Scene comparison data
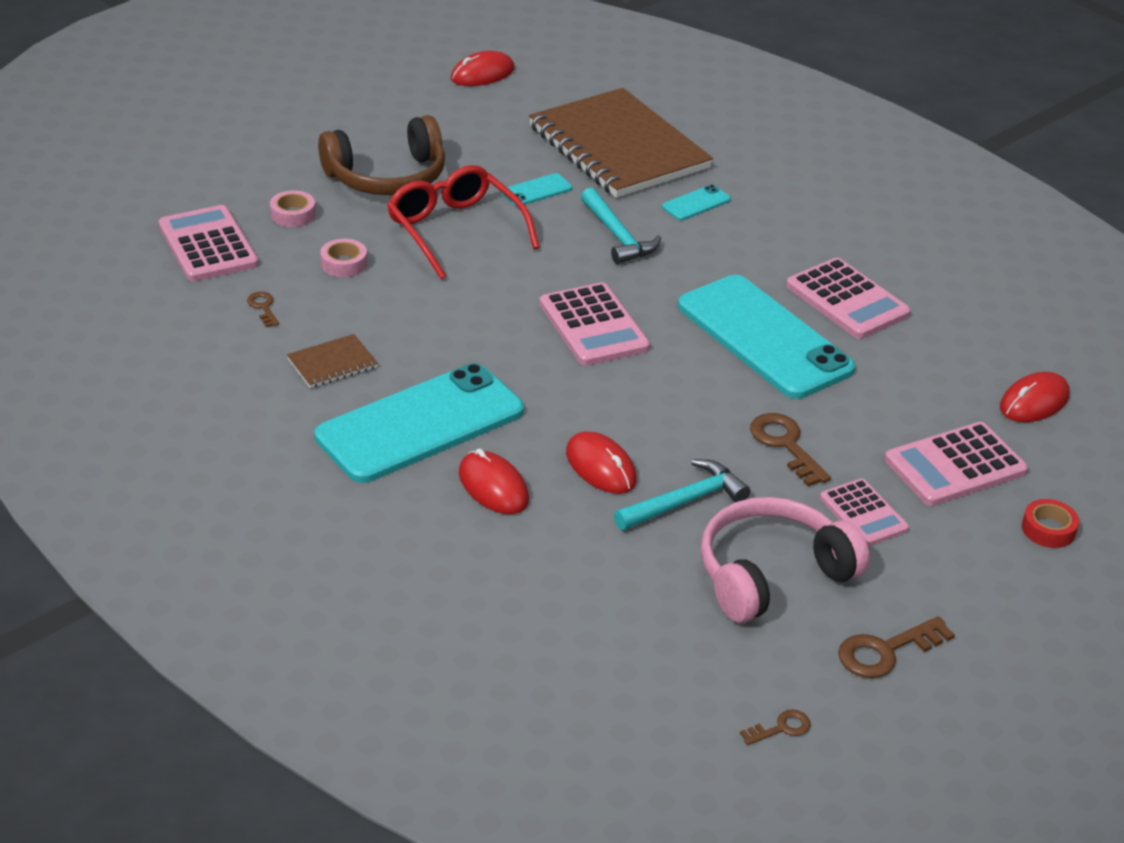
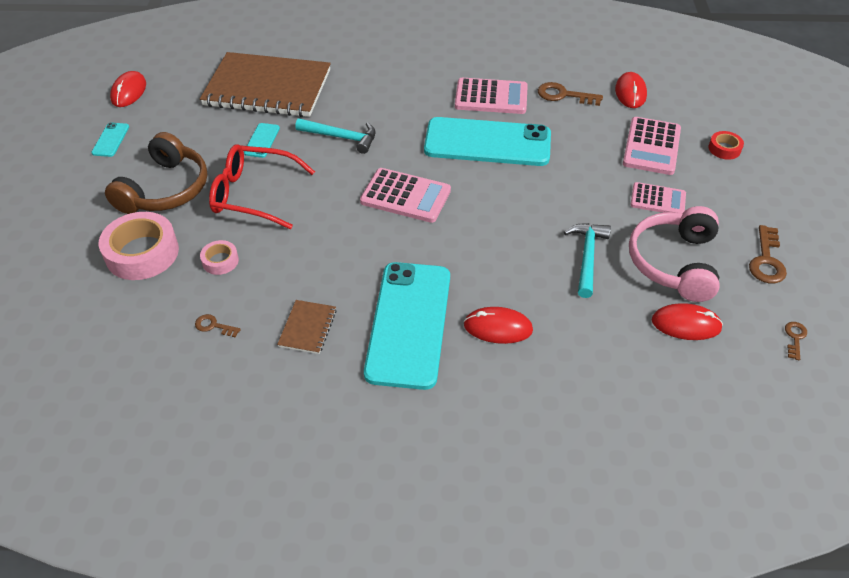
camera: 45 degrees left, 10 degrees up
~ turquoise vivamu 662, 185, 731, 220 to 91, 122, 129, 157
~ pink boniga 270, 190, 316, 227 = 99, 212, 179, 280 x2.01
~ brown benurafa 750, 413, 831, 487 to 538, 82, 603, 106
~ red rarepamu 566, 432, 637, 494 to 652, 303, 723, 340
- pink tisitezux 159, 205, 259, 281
--
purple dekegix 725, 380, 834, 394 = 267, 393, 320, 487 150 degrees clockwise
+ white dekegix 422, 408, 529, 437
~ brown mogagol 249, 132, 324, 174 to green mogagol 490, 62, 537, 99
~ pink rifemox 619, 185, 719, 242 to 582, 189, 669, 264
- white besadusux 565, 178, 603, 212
* * *
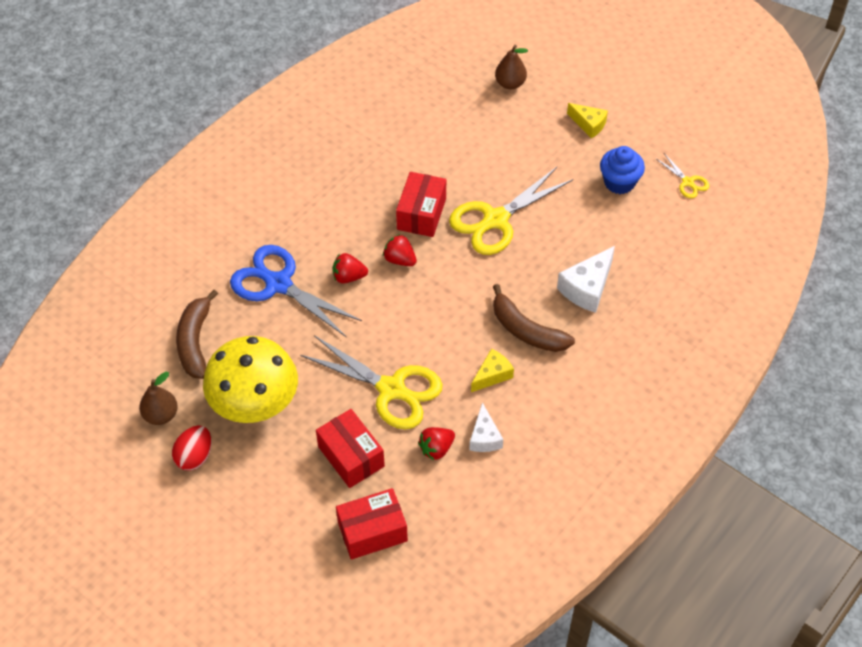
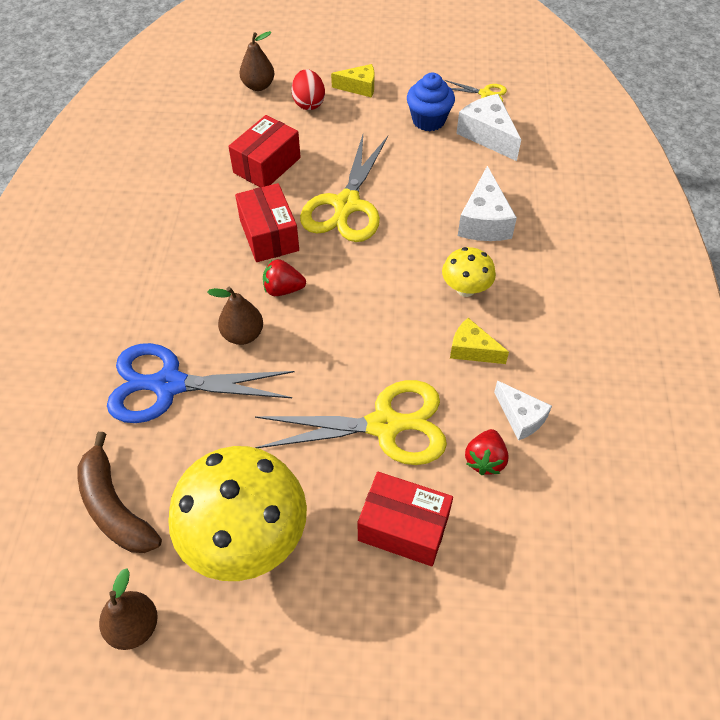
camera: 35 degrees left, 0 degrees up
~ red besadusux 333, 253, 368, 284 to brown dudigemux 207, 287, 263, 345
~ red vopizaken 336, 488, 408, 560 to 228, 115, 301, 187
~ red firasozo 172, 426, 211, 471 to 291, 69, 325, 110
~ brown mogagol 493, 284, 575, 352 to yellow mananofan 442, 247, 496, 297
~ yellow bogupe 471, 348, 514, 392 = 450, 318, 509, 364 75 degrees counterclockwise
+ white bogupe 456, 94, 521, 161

_What you are asked to do_. Start with the line above that contains "purple dekegix 725, 380, 834, 394" and stop after the line that contains "- white besadusux 565, 178, 603, 212". Output those lines exactly, and only those.

_Task solution_.
purple dekegix 725, 380, 834, 394 = 267, 393, 320, 487 150 degrees clockwise
+ white dekegix 422, 408, 529, 437
~ brown mogagol 249, 132, 324, 174 to green mogagol 490, 62, 537, 99
~ pink rifemox 619, 185, 719, 242 to 582, 189, 669, 264
- white besadusux 565, 178, 603, 212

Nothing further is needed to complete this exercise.